■ Input for this task ■
◇ ◇ ◇ ◇

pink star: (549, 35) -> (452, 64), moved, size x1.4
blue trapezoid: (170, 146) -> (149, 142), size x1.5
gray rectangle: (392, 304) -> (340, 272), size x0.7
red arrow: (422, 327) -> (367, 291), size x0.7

◇ ◇ ◇ ◇

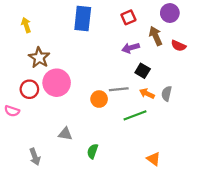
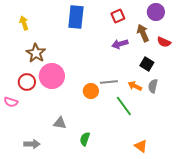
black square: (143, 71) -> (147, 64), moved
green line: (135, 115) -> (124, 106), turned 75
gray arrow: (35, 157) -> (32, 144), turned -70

◇ ◇ ◇ ◇

■ Task directions ■
All lines in the data above from the one with "pink star: (549, 35)" through the one with "red arrow: (422, 327)" must be repeated exactly, and no others.

■ Result of the exercise ■
pink star: (549, 35) -> (452, 64), moved, size x1.4
blue trapezoid: (170, 146) -> (149, 142), size x1.5
gray rectangle: (392, 304) -> (340, 272), size x0.7
red arrow: (422, 327) -> (367, 291), size x0.7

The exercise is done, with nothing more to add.